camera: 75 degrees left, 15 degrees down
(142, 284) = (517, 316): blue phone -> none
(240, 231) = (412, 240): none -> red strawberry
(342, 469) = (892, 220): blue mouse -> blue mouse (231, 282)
###
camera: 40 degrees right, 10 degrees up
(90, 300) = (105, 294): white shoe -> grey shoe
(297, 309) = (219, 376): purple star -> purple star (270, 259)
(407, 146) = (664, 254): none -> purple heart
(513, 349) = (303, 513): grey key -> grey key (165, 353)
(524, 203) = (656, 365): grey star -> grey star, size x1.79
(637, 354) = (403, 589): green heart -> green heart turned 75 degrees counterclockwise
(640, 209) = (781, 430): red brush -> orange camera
###
What to work on - Gather up the lines containing the word "degrees" from these records and copy them.

Finished exercise -
camera: 75 degrees left, 15 degrees down
camera: 40 degrees right, 10 degrees up
(637, 354) = (403, 589): green heart -> green heart turned 75 degrees counterclockwise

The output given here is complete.